▶ **PROBLEM STATEMENT**
In the listing below, a line holding "Tortec Orders: [619,187,790,288]" and a line holding "Preset ideas: [590,106,815,281]" mark the range. Retype both exactly, with all lines between them.
>>>
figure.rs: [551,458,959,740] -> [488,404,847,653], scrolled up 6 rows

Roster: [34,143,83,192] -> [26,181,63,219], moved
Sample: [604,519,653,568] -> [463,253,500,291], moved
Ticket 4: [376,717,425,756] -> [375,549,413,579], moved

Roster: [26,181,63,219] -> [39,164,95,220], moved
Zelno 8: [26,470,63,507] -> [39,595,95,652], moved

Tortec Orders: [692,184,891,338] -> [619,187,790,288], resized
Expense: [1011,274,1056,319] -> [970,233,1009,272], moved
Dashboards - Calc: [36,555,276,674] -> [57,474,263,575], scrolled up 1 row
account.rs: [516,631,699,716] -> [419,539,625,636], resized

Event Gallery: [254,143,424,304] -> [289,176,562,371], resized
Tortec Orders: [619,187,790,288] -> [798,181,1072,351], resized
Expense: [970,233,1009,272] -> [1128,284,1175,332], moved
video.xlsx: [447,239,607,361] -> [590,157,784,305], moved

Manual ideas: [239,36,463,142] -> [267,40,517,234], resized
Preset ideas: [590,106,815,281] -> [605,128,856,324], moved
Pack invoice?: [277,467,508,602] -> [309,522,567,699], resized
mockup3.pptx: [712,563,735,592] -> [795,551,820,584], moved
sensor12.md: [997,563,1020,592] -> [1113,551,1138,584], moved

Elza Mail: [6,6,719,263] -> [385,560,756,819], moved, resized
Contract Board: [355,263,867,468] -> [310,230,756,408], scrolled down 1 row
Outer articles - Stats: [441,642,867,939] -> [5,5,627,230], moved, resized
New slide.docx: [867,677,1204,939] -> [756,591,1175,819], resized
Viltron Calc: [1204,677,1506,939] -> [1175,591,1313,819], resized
<<<
▶ **REPLY**
Tortec Orders: [619,187,790,288] -> [798,181,1072,351], resized
Expense: [970,233,1009,272] -> [1128,284,1175,332], moved
video.xlsx: [447,239,607,361] -> [590,157,784,305], moved

Manual ideas: [239,36,463,142] -> [267,40,517,234], resized
Preset ideas: [590,106,815,281] -> [605,128,856,324], moved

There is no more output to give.